## start
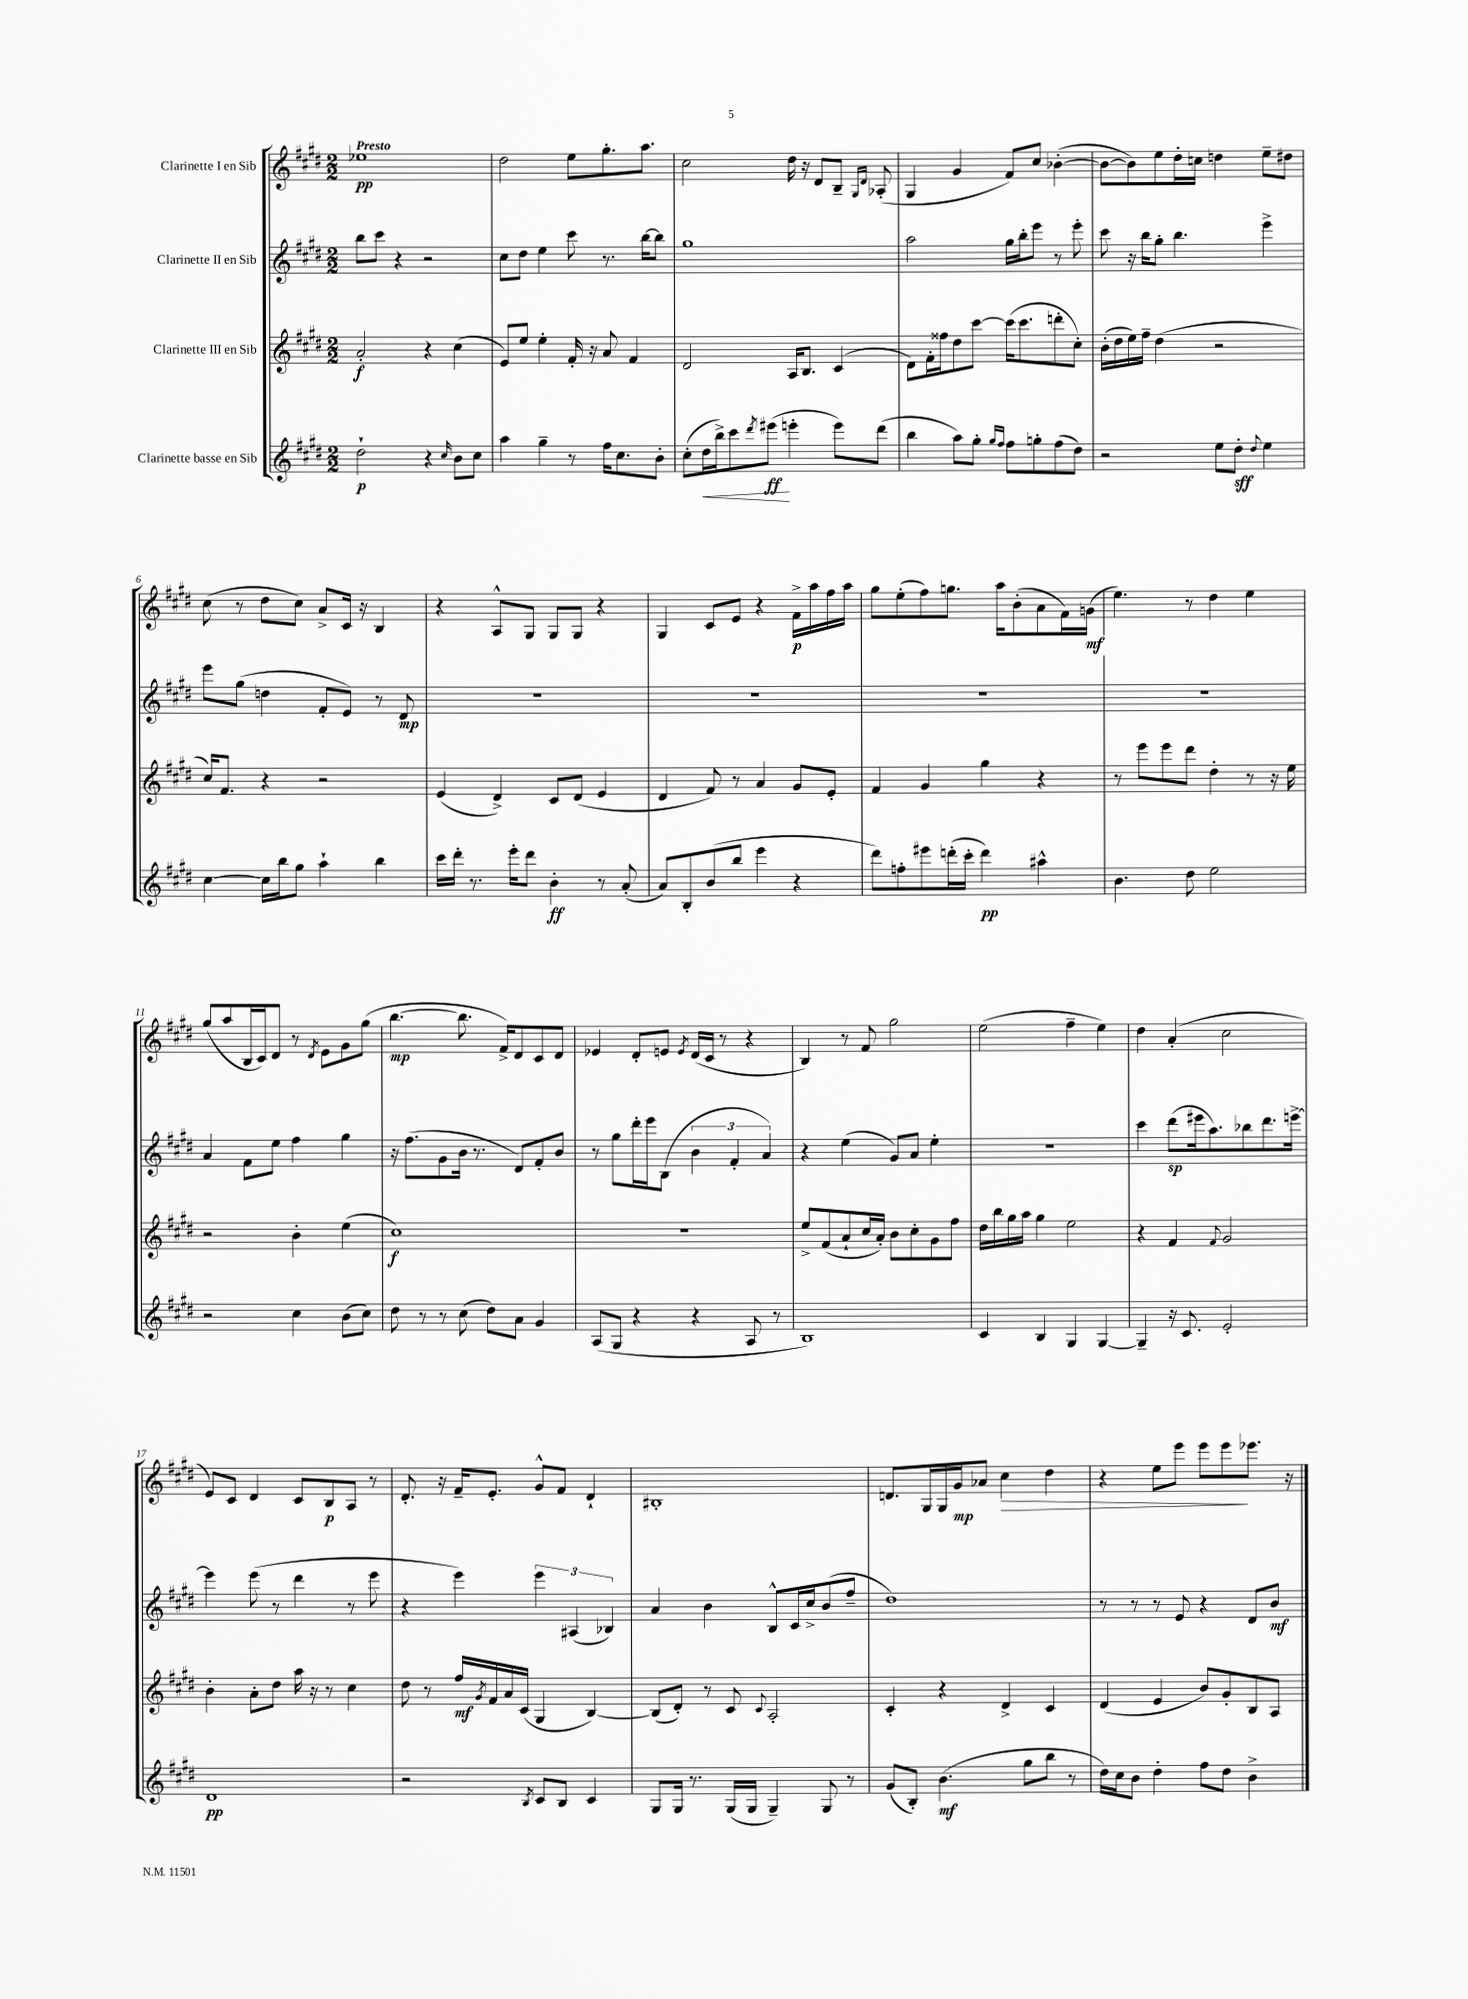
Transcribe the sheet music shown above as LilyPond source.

<<
\new StaffGroup <<
\new Staff = "s0" \with { instrumentName = "Clarinette I en Sib" } {
    \clef treble \key e \major \numericTimeSignature \time 2/2 \tempo "Presto"
    ees''1\pp |
    dis''2 e''8 gis''8.-. a''8. |
    cis''2 dis''16 r16 dis'8 b8-- \grace { gis16 dis'16 } aes8-.( |
    gis4 gis'4 fis'8) cis''8 bes'4~-.( |
    bes'8~ bes'8) e''8 dis''16-. c''16 d''4 e''8-- dis''8 |
    cis''8( r8 dis''8 cis''8) a'8-> cis'16 r16 b4 |
    r4 a8-^ gis8 gis8 gis8 r4 |
    gis4 cis'8 e'8 r4 fis'16->\p a''16 fis''16 a''16 |
    gis''8 e''8-.( fis''8) g''8. a''16 b'8-.( a'8 fis'16) g'16\mf( |
    e''4.) r8 dis''4 e''4 |
    gis''8( a''8 b16 cis'16) dis'8 r8 \acciaccatura { dis'8 } e'8 gis'8 gis''8( |
    b''4.~\mp b''8. fis'16->) dis'8 cis'8 dis'8 |
    ees'4 dis'8-. e'8 \acciaccatura { e'8 } dis'16( cis'16 r8 r4 |
    b4) r8 fis'8 gis''2 |
    e''2( fis''4-- e''4) |
    dis''4 a'4-.( cis''2 |
    e'8) cis'8 dis'4 cis'8 b8\p a8 r8 |
    dis'8.-. r16 fis'16-- e'8.-. gis'8-^ fis'8 dis'4-! |
    bis1-. |
    d'8. gis16 gis16 gis'16\mp aes'8 cis''4\> dis''4 |
    r4 e''8 e'''8 e'''8 e'''8\! ees'''8. r16 \bar "|." |
}
\new Staff = "s1" \with { instrumentName = "Clarinette II en Sib" } {
    \clef treble \key e \major \numericTimeSignature \time 2/2
    b''8 cis'''8 r4 r2 |
    cis''8 dis''8 e''4 cis'''8 r8. b''16~ b''8 |
    gis''1 |
    a''2 gis''16 b''16-. e'''8 r8 e'''8-. |
    cis'''8 r16 b''16 gis''8-. b''4. e'''4-> |
    e'''8 gis''8( d''4 fis'8-. e'8) r8 dis'8\mp |
    R1 |
    R1 |
    R1 |
    R1 |
    a'4 fis'8 e''8 fis''4 gis''4 |
    r16 fis''8.( gis'8 b'16 r8. dis'8) fis'8-. b'8 |
    r8 gis''8 dis'''16-. e'''16 b8( \tuplet 3/2 { b'4 fis'4-. a'4) } |
    r4 e''4( gis'8) a'8 e''4-. |
    R1 |
    cis'''4 dis'''8\sp( eis'''16 a''8.) bes''8 dis'''8. e'''16~-> |
    e'''4 e'''8( r8 dis'''4 r8 e'''8 |
    r4 e'''4) \tuplet 3/2 { e'''4 ais4( bes4) } |
    a'4 b'4 b8-^ cis'16 cis''16-> b'8( fis''8-- |
    dis''1) |
    r8 r8 r8 e'8 r4 dis'8 b'8\mf \bar "|." |
}
\new Staff = "s2" \with { instrumentName = "Clarinette III en Sib" } {
    \clef treble \key e \major \numericTimeSignature \time 2/2
    a'2-.\f r4 cis''4( |
    e'8) e''8 e''4-. fis'16-. r16 a'8 fis'4 |
    dis'2 a16 b8. cis'4( |
    dis'8) fis'16-. fisis''16 dis''8 cis'''8~ cis'''16( cis'''8. d'''8-. cis''8-.) |
    b'16-.( dis''16 e''16) fis''16-- dis''4( r2 |
    cis''16) fis'8. r4 r2 |
    e'4( dis'4->) cis'8 dis'8( e'4 |
    dis'4 fis'8) r8 a'4 gis'8 e'8-. |
    fis'4 gis'4 gis''4 r4 |
    r8 e'''8 e'''8 dis'''8 dis''4-. r8 r16 e''16 |
    r2 b'4-. e''4( |
    cis''1\f) |
    R1 |
    e''8-> fis'8( a'8-! cis''16 a'16-.) b'8 cis''8-. gis'8 fis''8 |
    dis''16 b''16 gis''16 a''16 gis''4 e''2 |
    r4 fis'4 \appoggiatura { fis'8 } gis'2 |
    b'4-. a'8-. dis''8 a''16 r16 r8 cis''4 |
    dis''8 r8 fis''16\mf \acciaccatura { gis'8 } fis'16 a'16 cis'16( gis4 b4~) |
    b8( dis'8-.) r8 cis'8 \appoggiatura { cis'8 } a2-. |
    cis'4-. r4 dis'4-> cis'4 |
    dis'4( e'4 b'8) gis'8-. b8 a8 \bar "|." |
}
\new Staff = "s3" \with { instrumentName = "Clarinette basse en Sib" } {
    \clef treble \key e \major \numericTimeSignature \time 2/2
    dis''2-!\p r4 \grace { cis''16 } b'8 cis''8 |
    a''4 gis''4-- r8 fis''16 cis''8. b'8-. |
    cis''8-.( dis''16\< b''16->) cis'''8 \acciaccatura { dis'''8 } eis'''8\ff\!( e'''4-. e'''8) dis'''8( |
    b''4 a''8) gis''8-. \grace { gis''16 fis''16 } fis''8 g''8-. fis''8( dis''8) |
    r2 e''8 dis''8-.\sff \appoggiatura { dis''8 } e''4 |
    cis''4~ cis''16 b''16 gis''8 a''4-! b''4 |
    cis'''16 dis'''16-. r8. e'''16-. dis'''8 b'4-.\ff r8 a'8-.( |
    a'8) b8-. b'8( b''8 e'''4 r4 |
    dis'''8) f''8-. eis'''8 d'''16-.( cis'''16-. d'''4\pp) ais''4-^ |
    b'4. dis''8 e''2 |
    r2 cis''4 b'8( cis''8) |
    dis''8 r8 r8 cis''8( dis''8) a'8 gis'4 |
    a8( gis8 r4 r4 a8 r8 |
    b1) |
    cis'4 b4 gis4 gis4~ |
    gis4-- r16 cis'8. e'2-. |
    dis'1\pp |
    r2 \acciaccatura { b8 } cis'8 b8 cis'4 |
    gis8 gis16 r8. gis16( gis16 gis4--) gis8 r8 |
    gis'8( b8-.) b'4.\mf( gis''8 b''8 r8 |
    dis''16) cis''16 b'8 dis''4-. fis''8 dis''8 b'4-> \bar "|." |
}
>>
>>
## end
* [DIRECTIVE]
List each line of the listing above that contains the string "with".

* [ANSWER TO THIS EXERCISE]
\new Staff = "s0" \with { instrumentName = "Clarinette I en Sib" } {
\new Staff = "s1" \with { instrumentName = "Clarinette II en Sib" } {
\new Staff = "s2" \with { instrumentName = "Clarinette III en Sib" } {
\new Staff = "s3" \with { instrumentName = "Clarinette basse en Sib" } {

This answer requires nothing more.